Below this task are records; return each one exactly and omit its images.

Object state comparisons
____

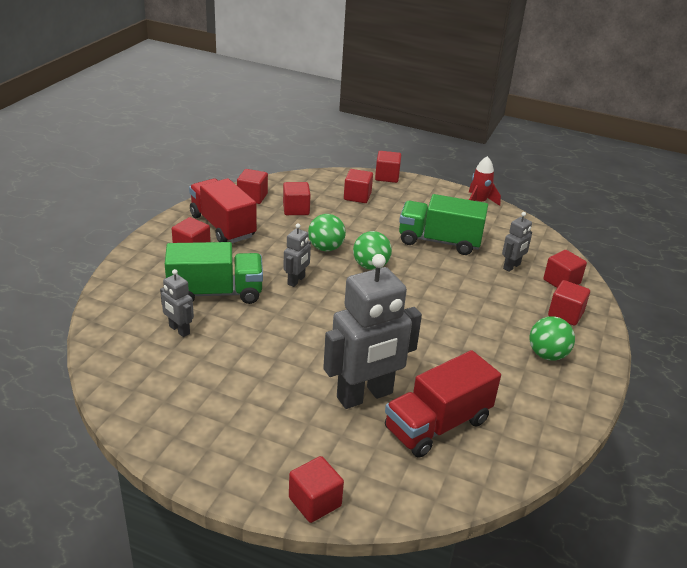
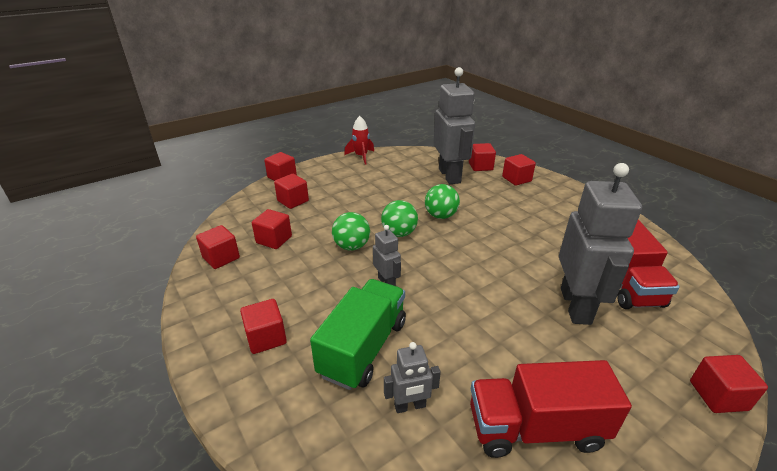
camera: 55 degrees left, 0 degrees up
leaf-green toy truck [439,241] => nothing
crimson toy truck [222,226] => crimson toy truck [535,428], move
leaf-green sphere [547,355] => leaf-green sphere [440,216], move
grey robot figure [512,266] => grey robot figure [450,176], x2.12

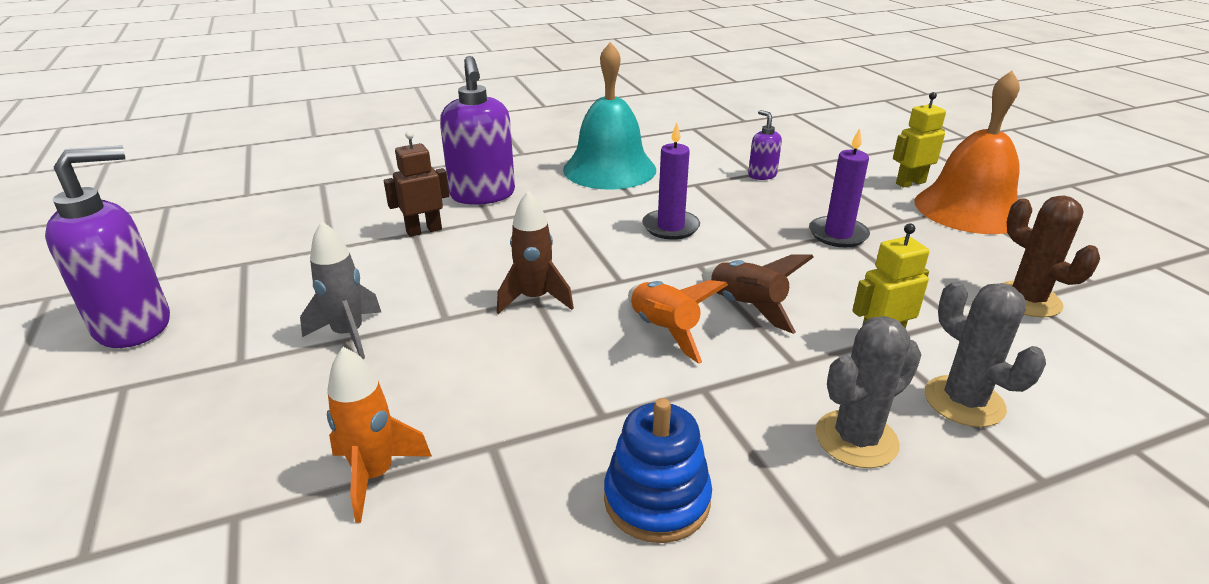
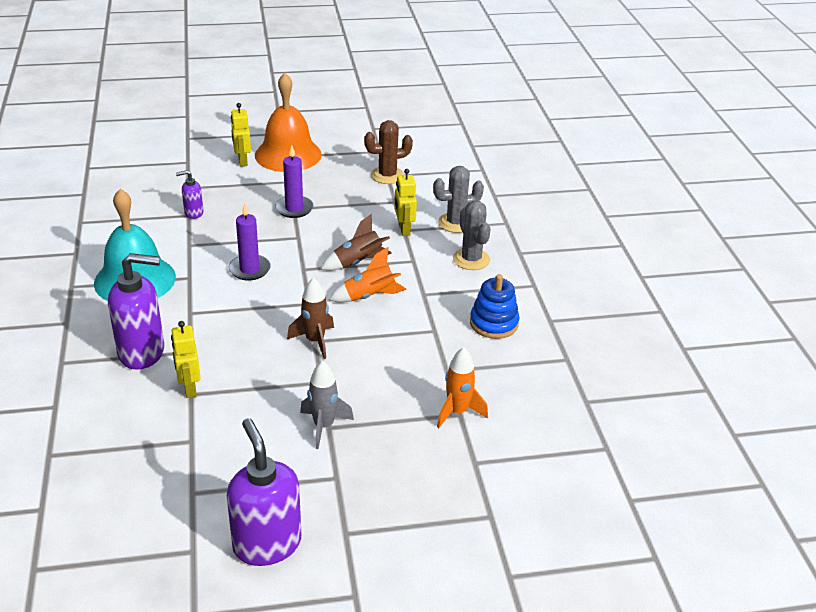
camera: 80 degrees left, 5 degrees up
dark brown robot figure [424,230] => golden robot figure [189,388]

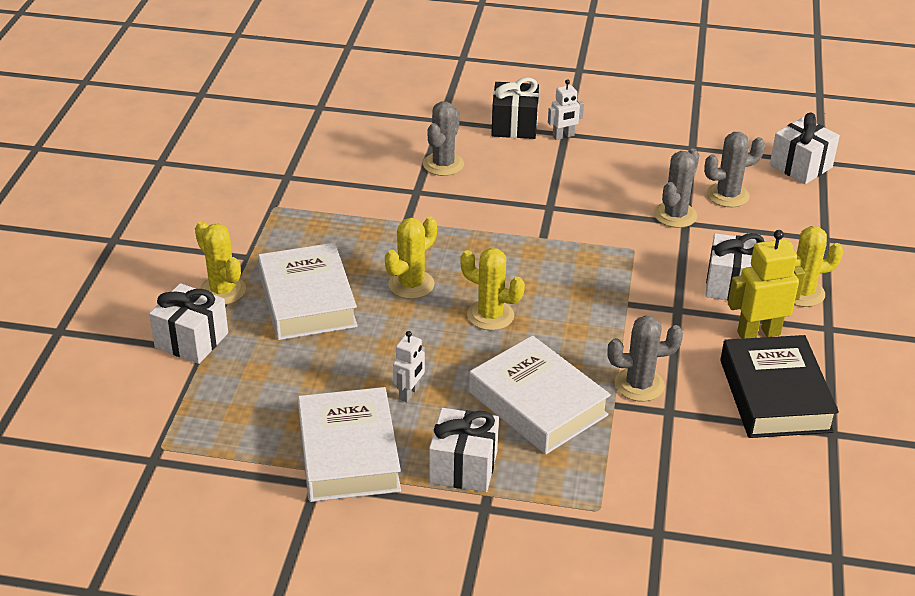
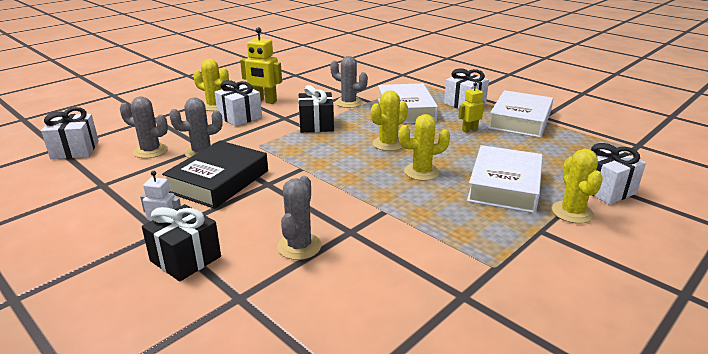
camera: 145 degrees left, 10 degrees down
nothing => jet-black wrapped gift [316,125]
jet-black hardback [774,395] => jet-black hardback [219,181], move
pure white robot figure [409,393] => golden robot figure [469,129]
grey cactus [443,164] => grey cactus [299,246], 45 degrees counterclockwise
golden cactus [490,315] => golden cactus [388,144], 75 degrees clockwise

____

- Result for this task:
camera: 55 degrees left, 0 degrees up
leaf-green toy truck [439,241] => nothing
crimson toy truck [222,226] => crimson toy truck [535,428], move
leaf-green sphere [547,355] => leaf-green sphere [440,216], move
grey robot figure [512,266] => grey robot figure [450,176], x2.12

camera: 80 degrees left, 5 degrees up
dark brown robot figure [424,230] => golden robot figure [189,388]

camera: 145 degrees left, 10 degrees down
nothing => jet-black wrapped gift [316,125]
jet-black hardback [774,395] => jet-black hardback [219,181], move
pure white robot figure [409,393] => golden robot figure [469,129]
grey cactus [443,164] => grey cactus [299,246], 45 degrees counterclockwise
golden cactus [490,315] => golden cactus [388,144], 75 degrees clockwise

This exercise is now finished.